§ Action item
Lines to return, exactly: from the line with "yellow brick E8" to the line with "blue tile C2 level" in the entries below, both included.

Collected data entries:
....

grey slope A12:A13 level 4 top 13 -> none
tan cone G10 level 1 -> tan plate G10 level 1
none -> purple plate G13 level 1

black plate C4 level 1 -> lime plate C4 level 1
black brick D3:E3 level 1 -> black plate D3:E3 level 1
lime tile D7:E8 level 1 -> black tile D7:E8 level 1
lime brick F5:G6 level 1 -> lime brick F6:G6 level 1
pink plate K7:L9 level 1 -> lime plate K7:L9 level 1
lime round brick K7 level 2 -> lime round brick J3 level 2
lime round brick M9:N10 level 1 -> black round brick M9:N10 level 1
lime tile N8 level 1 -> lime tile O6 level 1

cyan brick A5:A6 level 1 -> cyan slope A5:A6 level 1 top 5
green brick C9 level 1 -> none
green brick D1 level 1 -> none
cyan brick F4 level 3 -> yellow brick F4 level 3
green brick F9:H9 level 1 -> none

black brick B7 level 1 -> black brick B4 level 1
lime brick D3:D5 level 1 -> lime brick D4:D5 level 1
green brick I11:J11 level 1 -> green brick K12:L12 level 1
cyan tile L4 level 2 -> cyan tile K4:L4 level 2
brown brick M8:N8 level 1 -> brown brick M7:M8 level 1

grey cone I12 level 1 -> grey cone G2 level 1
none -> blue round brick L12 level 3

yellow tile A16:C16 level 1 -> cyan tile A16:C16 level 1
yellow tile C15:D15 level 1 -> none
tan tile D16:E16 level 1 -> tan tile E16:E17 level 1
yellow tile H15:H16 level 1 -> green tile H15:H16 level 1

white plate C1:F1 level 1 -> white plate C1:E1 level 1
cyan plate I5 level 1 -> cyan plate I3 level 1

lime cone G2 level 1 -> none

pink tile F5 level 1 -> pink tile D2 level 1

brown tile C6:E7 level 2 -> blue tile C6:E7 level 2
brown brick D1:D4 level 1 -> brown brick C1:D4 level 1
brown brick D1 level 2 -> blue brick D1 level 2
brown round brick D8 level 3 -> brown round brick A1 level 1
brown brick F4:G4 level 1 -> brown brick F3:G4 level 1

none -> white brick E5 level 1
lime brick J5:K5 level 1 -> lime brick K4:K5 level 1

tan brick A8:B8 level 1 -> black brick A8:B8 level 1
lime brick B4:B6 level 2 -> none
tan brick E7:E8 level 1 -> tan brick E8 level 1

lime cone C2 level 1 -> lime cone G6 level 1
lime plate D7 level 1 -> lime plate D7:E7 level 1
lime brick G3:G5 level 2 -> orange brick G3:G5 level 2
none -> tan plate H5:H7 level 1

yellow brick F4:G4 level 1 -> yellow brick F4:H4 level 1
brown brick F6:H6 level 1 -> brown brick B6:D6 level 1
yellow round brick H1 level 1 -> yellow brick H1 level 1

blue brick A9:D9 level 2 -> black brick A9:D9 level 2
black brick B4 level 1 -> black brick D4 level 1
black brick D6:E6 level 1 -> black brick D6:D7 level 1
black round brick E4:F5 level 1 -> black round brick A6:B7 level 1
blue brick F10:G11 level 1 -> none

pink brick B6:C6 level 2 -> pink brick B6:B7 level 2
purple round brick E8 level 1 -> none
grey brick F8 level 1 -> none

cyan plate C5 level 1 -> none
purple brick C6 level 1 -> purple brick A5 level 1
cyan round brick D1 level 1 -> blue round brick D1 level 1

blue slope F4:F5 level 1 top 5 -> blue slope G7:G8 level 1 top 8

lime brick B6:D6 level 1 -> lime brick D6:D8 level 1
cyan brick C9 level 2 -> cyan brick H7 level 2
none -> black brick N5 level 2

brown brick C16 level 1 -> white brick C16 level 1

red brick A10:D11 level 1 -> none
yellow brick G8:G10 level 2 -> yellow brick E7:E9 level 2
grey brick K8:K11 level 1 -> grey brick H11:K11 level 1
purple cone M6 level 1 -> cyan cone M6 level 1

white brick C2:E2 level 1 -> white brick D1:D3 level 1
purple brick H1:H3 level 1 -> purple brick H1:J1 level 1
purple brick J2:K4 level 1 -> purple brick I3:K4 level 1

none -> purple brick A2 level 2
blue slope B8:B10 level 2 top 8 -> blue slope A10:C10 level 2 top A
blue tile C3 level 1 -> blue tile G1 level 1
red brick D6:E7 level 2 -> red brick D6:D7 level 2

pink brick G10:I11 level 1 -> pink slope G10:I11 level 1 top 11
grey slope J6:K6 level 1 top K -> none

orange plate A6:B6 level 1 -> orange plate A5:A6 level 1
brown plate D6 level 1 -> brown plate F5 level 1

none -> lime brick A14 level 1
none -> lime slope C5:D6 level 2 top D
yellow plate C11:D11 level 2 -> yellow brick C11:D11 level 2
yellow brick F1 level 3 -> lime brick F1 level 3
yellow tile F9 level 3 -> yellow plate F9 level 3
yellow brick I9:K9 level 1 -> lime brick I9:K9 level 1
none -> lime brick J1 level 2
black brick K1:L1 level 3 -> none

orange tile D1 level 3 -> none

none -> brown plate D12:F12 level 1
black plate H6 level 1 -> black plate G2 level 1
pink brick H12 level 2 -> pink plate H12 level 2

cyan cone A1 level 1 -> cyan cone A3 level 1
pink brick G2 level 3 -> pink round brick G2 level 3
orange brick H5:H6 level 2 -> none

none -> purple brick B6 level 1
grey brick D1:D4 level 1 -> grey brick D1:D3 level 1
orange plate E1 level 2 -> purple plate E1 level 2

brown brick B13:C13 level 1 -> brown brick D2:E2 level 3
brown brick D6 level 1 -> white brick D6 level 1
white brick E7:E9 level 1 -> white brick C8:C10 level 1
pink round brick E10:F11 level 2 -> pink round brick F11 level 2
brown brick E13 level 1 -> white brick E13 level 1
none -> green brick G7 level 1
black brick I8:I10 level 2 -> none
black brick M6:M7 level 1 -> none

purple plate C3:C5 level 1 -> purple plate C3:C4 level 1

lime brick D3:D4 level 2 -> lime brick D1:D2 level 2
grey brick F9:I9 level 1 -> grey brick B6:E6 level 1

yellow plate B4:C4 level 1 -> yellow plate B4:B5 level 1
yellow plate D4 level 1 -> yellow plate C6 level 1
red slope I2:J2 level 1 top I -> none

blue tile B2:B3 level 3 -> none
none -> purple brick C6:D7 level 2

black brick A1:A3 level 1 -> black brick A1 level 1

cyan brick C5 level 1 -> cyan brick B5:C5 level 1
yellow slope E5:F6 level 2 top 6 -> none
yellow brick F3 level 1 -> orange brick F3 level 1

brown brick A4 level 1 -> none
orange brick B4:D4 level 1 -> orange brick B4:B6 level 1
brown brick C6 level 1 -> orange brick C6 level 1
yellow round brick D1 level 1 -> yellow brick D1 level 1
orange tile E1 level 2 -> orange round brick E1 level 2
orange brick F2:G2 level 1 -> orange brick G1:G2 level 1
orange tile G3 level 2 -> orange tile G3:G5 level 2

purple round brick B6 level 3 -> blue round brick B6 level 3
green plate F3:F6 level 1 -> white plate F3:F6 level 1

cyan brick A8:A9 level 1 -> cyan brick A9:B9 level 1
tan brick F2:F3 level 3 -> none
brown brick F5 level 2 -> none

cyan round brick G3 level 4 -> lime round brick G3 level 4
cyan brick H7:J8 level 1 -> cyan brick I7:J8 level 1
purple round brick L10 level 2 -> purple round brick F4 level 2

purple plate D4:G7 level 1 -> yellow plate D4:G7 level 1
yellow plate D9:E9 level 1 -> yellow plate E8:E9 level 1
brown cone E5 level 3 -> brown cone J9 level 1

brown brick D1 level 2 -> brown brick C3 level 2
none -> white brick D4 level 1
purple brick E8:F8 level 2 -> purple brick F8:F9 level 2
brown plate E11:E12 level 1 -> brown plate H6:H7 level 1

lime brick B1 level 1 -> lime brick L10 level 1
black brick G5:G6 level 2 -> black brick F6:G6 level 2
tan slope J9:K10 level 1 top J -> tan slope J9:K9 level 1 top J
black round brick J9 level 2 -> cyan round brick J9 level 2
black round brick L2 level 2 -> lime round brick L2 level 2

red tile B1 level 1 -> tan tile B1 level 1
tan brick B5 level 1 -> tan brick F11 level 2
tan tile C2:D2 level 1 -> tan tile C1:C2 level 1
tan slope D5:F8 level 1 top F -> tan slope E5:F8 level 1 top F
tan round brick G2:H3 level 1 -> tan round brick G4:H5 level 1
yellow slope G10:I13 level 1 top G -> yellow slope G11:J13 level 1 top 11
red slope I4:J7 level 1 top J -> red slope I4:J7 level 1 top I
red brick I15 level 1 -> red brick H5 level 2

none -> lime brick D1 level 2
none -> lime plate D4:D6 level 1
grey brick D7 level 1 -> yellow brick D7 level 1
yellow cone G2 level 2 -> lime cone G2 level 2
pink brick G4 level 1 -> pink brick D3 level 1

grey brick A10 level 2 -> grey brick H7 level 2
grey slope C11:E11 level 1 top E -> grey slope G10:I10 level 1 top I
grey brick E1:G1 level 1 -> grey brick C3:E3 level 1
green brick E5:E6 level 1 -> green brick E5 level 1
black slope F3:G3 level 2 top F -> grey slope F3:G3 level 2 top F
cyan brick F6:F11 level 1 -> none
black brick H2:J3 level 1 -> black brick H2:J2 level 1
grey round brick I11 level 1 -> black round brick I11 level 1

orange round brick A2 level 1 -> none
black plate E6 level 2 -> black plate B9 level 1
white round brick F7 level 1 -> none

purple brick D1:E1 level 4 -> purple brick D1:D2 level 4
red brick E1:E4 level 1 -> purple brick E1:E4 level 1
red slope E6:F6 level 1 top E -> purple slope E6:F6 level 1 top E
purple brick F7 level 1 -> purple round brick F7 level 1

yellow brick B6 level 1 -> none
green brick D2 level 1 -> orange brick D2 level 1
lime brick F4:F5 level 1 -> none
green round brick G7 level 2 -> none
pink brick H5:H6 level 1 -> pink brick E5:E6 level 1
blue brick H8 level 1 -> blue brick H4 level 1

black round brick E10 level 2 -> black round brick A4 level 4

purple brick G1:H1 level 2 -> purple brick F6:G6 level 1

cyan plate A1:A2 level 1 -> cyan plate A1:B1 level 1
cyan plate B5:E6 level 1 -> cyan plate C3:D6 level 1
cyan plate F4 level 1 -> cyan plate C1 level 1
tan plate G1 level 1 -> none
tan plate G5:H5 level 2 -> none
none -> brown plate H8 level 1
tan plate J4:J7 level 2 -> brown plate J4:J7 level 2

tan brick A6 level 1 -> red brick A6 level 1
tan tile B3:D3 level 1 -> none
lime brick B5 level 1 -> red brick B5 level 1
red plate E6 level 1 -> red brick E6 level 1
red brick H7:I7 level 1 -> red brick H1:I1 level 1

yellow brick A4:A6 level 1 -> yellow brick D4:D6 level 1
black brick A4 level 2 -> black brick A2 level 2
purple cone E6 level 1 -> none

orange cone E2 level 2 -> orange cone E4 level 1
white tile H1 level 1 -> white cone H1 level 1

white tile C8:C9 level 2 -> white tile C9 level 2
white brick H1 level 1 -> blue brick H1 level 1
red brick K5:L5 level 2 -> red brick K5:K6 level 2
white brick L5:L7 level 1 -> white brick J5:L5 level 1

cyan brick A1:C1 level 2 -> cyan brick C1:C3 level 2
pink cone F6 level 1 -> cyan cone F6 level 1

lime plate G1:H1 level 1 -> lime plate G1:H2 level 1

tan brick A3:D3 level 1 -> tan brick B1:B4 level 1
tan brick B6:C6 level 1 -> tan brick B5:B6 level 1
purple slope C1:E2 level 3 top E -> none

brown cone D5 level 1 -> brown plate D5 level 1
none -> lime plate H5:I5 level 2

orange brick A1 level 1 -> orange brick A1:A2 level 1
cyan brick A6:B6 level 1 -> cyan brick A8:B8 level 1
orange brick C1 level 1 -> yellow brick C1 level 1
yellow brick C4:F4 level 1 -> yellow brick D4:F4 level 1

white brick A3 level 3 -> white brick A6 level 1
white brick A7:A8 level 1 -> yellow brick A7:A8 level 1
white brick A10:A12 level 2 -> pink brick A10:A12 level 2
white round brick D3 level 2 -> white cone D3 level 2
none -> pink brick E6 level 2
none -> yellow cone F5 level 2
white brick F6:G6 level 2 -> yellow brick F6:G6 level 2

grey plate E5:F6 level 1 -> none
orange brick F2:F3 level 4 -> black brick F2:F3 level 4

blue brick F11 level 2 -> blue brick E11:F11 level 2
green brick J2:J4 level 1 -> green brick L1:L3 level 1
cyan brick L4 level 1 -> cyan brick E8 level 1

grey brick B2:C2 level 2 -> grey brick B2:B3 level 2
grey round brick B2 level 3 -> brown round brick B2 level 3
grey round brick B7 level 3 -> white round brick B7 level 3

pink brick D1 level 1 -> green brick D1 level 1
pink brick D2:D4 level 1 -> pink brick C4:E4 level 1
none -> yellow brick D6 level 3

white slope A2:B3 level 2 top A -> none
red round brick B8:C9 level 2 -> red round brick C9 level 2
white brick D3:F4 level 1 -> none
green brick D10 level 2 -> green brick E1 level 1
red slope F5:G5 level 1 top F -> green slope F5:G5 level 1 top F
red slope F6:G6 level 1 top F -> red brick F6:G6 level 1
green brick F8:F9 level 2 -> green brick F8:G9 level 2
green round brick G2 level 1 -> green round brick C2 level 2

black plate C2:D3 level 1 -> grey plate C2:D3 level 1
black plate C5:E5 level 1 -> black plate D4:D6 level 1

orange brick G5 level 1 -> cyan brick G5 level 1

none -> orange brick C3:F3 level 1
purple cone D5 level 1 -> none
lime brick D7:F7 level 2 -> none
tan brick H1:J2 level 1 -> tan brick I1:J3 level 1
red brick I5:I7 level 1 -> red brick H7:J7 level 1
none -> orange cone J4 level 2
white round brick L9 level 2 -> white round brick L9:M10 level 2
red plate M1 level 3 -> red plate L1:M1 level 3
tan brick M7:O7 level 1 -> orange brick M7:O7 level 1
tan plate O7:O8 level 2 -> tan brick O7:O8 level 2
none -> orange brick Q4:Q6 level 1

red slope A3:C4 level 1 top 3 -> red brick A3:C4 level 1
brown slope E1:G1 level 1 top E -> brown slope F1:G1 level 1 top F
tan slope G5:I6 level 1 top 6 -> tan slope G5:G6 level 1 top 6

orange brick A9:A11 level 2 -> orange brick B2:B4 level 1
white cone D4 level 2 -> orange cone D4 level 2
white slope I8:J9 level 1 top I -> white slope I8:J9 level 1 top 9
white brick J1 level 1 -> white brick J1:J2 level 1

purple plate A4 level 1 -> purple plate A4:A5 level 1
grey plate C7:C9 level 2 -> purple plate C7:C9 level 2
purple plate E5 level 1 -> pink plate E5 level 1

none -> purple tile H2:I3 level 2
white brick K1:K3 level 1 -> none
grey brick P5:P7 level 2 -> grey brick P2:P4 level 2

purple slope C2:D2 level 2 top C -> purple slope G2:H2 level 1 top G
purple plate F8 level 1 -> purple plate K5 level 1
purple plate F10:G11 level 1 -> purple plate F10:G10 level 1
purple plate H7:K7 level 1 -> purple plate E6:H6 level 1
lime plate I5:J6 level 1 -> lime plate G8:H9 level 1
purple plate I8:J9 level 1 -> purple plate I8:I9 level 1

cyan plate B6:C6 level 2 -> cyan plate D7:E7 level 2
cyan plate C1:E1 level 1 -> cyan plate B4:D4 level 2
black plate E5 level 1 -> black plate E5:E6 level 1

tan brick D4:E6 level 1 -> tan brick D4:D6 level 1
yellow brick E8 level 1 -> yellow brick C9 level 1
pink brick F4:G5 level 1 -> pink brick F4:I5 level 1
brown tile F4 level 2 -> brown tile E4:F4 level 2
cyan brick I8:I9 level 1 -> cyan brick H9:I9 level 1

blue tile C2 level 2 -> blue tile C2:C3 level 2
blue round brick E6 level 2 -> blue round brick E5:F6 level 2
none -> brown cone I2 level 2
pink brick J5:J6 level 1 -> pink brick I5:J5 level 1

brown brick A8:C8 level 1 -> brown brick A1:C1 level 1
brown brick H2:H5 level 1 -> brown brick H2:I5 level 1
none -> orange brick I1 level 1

....

§ Answer to this exercise
yellow brick E8 level 1 -> yellow brick C9 level 1
pink brick F4:G5 level 1 -> pink brick F4:I5 level 1
brown tile F4 level 2 -> brown tile E4:F4 level 2
cyan brick I8:I9 level 1 -> cyan brick H9:I9 level 1

blue tile C2 level 2 -> blue tile C2:C3 level 2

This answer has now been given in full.